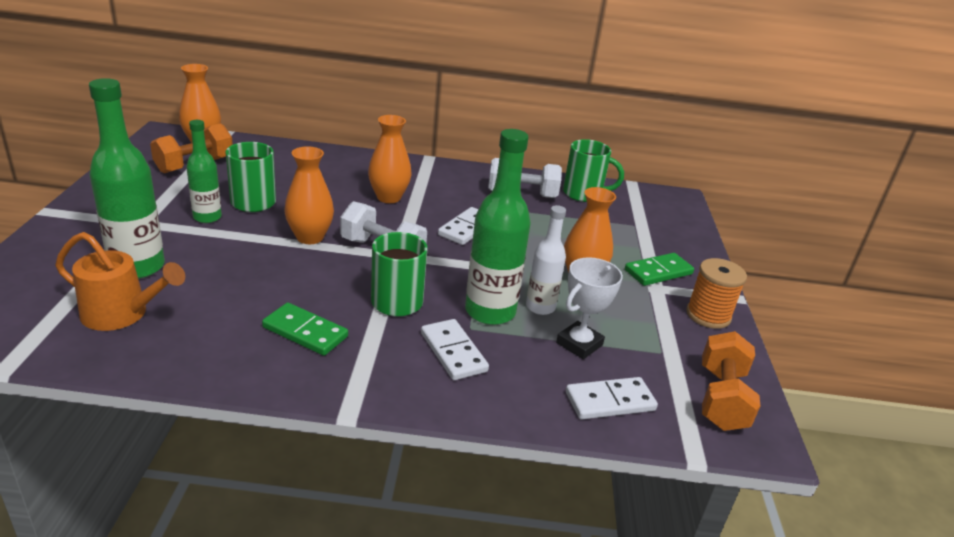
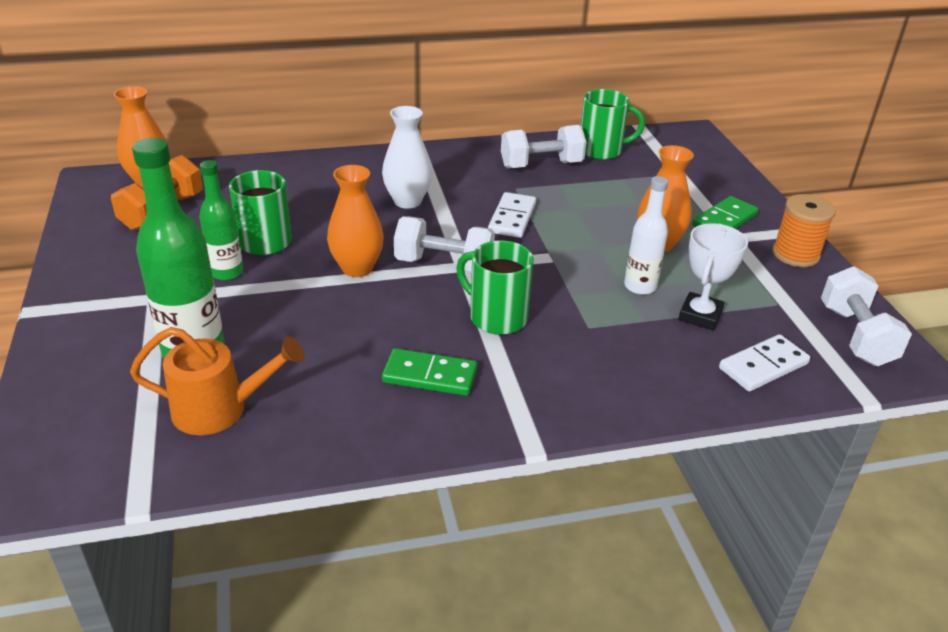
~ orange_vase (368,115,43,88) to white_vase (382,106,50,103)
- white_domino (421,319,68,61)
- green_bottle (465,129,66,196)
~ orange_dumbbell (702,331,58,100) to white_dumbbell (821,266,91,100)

--------------------------------

Retype the data word for word and keep the pictures out of it.

• **Written response**
~ orange_vase (368,115,43,88) to white_vase (382,106,50,103)
- white_domino (421,319,68,61)
- green_bottle (465,129,66,196)
~ orange_dumbbell (702,331,58,100) to white_dumbbell (821,266,91,100)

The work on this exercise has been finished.